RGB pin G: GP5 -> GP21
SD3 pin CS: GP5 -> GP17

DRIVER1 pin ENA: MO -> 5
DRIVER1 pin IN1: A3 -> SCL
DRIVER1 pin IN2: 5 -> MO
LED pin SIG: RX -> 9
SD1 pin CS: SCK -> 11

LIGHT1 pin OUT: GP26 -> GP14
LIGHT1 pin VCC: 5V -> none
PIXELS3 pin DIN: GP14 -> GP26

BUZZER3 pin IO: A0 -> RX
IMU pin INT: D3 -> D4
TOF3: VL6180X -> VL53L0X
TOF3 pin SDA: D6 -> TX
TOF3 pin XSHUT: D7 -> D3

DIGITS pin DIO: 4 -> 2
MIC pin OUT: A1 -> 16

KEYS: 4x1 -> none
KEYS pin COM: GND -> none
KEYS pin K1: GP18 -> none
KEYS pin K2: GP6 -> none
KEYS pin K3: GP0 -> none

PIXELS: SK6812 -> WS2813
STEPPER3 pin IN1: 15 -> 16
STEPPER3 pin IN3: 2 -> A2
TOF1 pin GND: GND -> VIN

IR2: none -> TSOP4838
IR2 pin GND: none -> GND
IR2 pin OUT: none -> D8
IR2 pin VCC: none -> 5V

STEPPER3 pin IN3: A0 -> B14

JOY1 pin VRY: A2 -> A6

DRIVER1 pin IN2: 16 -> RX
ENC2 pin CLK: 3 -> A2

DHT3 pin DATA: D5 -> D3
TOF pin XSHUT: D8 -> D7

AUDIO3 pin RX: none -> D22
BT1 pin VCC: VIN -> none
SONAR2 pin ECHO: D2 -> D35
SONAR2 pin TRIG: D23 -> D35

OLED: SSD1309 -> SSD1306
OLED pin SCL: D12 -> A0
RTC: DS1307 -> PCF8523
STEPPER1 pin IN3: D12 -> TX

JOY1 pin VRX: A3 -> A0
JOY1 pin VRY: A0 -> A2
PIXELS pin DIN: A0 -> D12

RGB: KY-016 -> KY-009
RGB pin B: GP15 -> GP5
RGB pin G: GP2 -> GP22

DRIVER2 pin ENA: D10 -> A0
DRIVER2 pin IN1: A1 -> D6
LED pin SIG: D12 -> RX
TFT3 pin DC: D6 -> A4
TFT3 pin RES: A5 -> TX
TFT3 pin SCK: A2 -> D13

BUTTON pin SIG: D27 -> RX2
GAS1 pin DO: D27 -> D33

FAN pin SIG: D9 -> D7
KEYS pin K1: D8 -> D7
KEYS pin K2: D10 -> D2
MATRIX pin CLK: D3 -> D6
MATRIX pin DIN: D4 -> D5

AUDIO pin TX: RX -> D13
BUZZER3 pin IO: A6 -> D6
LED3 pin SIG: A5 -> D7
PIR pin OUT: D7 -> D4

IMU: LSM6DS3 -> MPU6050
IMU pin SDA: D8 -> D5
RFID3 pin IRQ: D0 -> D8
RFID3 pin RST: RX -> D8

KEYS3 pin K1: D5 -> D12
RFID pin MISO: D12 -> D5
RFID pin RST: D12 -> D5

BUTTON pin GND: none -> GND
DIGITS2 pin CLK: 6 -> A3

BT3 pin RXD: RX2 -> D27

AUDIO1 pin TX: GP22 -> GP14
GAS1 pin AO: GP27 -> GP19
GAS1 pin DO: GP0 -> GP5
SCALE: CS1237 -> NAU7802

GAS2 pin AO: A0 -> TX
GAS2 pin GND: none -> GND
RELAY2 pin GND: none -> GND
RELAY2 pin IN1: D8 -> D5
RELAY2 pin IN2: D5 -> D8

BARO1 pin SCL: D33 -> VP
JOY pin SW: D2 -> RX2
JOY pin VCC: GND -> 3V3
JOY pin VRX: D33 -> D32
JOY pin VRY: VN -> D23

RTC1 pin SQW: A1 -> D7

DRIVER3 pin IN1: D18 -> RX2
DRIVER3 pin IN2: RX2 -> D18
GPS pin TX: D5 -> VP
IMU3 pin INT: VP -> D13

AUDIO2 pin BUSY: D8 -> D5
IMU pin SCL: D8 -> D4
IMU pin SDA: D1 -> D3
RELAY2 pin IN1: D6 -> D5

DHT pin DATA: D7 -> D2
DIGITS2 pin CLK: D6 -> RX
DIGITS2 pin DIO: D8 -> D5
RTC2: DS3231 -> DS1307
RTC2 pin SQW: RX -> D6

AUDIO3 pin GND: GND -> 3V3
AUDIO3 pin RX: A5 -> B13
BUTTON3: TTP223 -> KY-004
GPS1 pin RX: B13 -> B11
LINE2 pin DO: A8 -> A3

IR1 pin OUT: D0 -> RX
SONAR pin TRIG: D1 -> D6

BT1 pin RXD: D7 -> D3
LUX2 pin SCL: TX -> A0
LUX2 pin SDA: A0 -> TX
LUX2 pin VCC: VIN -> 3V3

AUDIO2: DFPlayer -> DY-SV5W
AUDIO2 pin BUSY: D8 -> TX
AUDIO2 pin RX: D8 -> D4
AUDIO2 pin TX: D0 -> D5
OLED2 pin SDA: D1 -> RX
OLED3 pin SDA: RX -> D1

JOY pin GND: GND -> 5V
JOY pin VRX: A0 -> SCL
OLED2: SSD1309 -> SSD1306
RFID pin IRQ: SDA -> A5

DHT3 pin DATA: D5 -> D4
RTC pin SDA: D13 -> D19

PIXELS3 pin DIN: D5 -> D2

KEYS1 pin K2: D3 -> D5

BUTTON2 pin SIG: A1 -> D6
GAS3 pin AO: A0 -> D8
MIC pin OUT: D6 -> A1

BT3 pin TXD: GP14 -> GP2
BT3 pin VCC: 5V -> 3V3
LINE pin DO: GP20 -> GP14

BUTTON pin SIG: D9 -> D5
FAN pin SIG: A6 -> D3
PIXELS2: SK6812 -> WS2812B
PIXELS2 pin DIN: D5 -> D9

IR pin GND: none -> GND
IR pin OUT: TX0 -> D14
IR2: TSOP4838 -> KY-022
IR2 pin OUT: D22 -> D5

▬▬▬▬▬▬▬▬▬▬

Copy out each line of the records that holds the string "MATRIX".

Exercise result -
MATRIX pin CLK: D3 -> D6
MATRIX pin DIN: D4 -> D5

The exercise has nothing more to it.